_Instructions to follow_:
Write out exactly the lines that run from the one containing "R14: 330 (GND, U5/OUT) -> 820 (GND, U5/OUT)" to the end of the entries below, with both end lines included.

[Revision tracking records]
----------
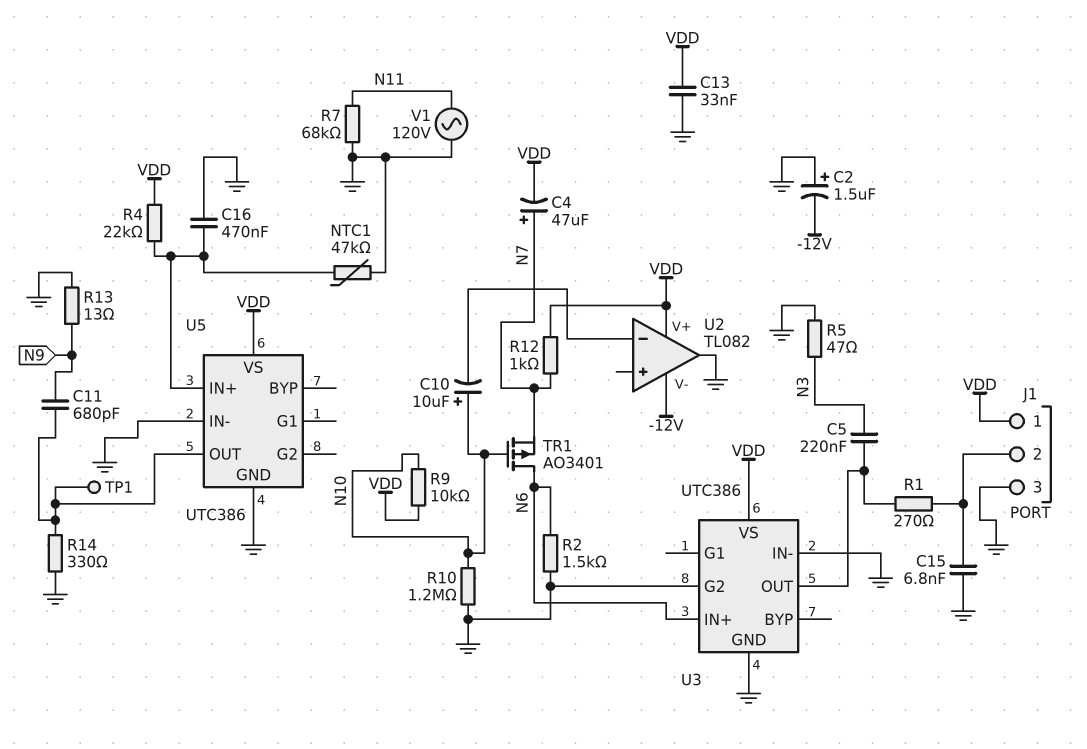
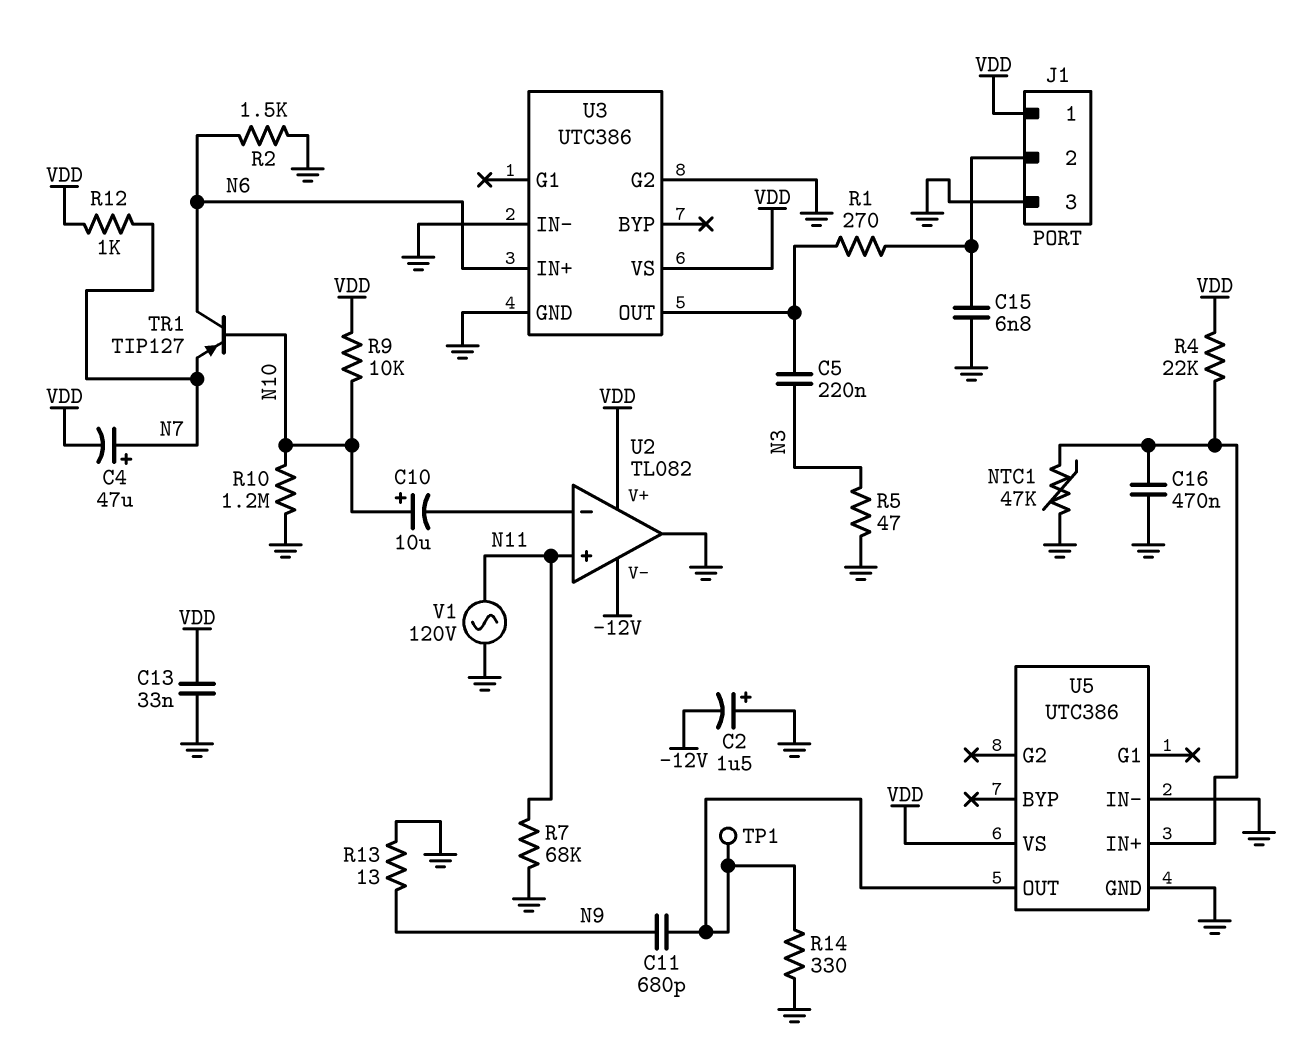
TR1: PMOS AO3401 (G N10, D N6, S N7) -> PNP TIP127 (B N10, C N6, E N7)
U2 pin in+: none -> N11

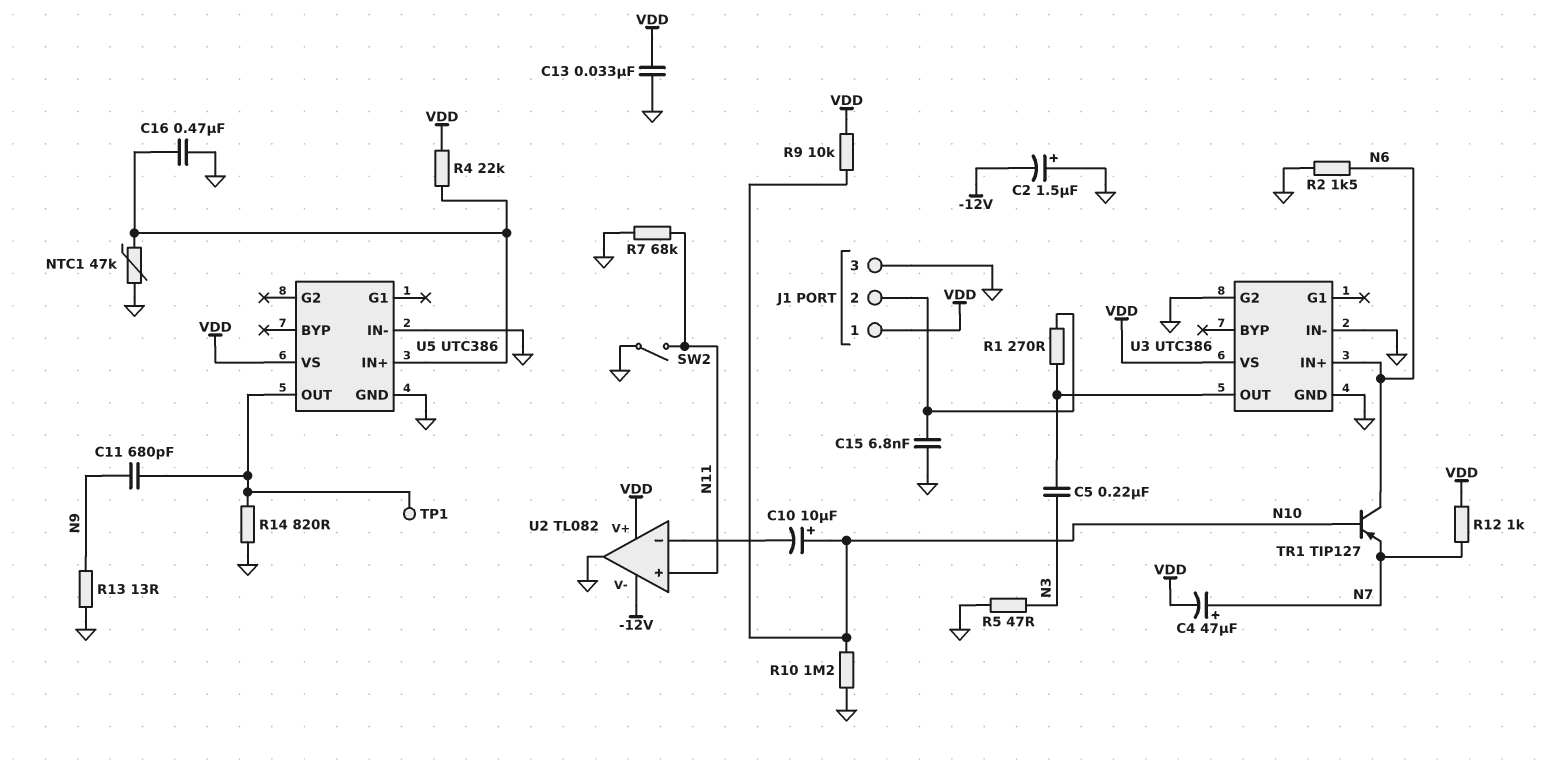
R14: 330 (GND, U5/OUT) -> 820 (GND, U5/OUT)
SW2: none -> switch (GND, N11)
V1: AC 120V (GND, N11) -> none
----------
_Result of this exercise_:
R14: 330 (GND, U5/OUT) -> 820 (GND, U5/OUT)
SW2: none -> switch (GND, N11)
V1: AC 120V (GND, N11) -> none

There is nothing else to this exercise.